SUPPLIED RECORDS:
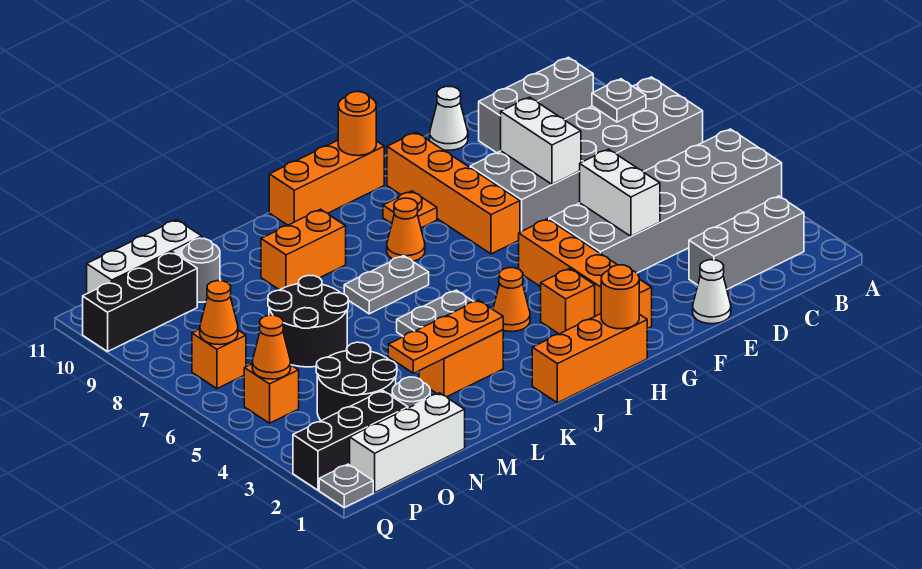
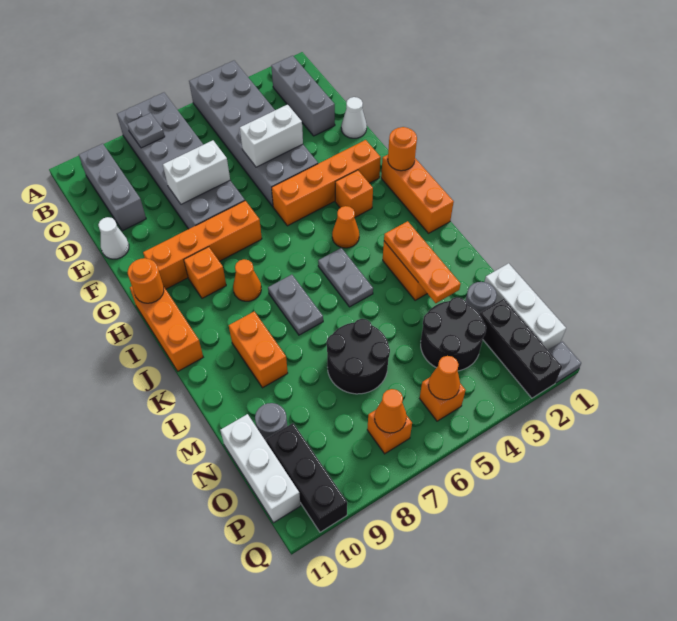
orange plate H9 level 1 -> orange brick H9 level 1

---

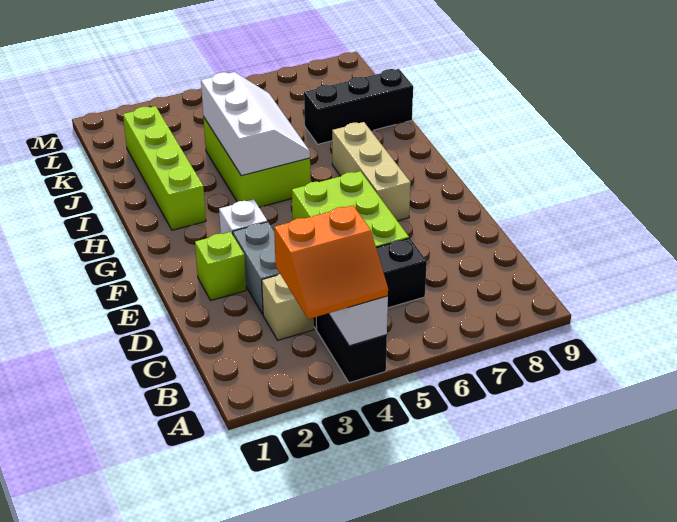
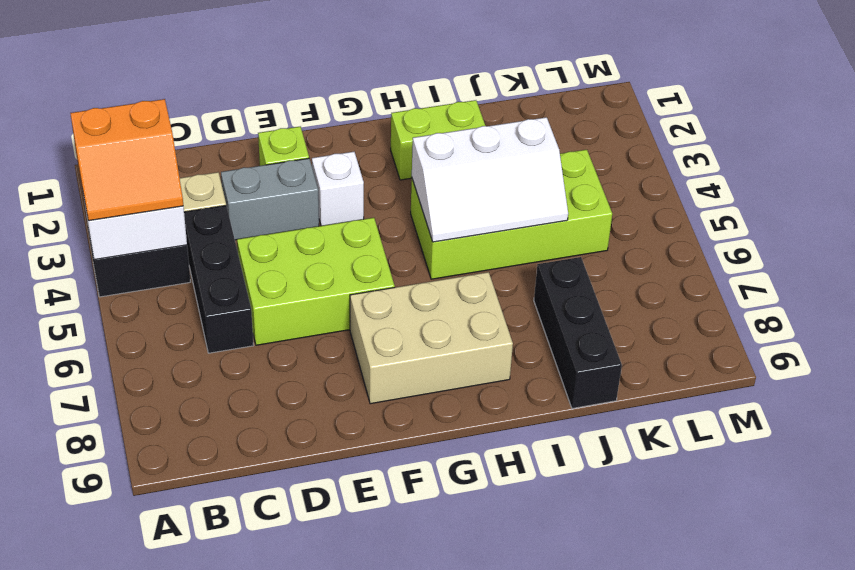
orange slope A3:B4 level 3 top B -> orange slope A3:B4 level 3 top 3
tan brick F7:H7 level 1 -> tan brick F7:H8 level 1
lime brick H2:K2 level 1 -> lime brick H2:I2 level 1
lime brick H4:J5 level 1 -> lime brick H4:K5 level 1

WHAT YOU ARE ASKED TO DO:
Retype only the lines above between the line with "orange slope A3:B4 level 3 top B" and the line with "lime brick H4:J5", counting those two lines as well, and keep every character as it is.

SOLUTION FOR THIS TASK:
orange slope A3:B4 level 3 top B -> orange slope A3:B4 level 3 top 3
tan brick F7:H7 level 1 -> tan brick F7:H8 level 1
lime brick H2:K2 level 1 -> lime brick H2:I2 level 1
lime brick H4:J5 level 1 -> lime brick H4:K5 level 1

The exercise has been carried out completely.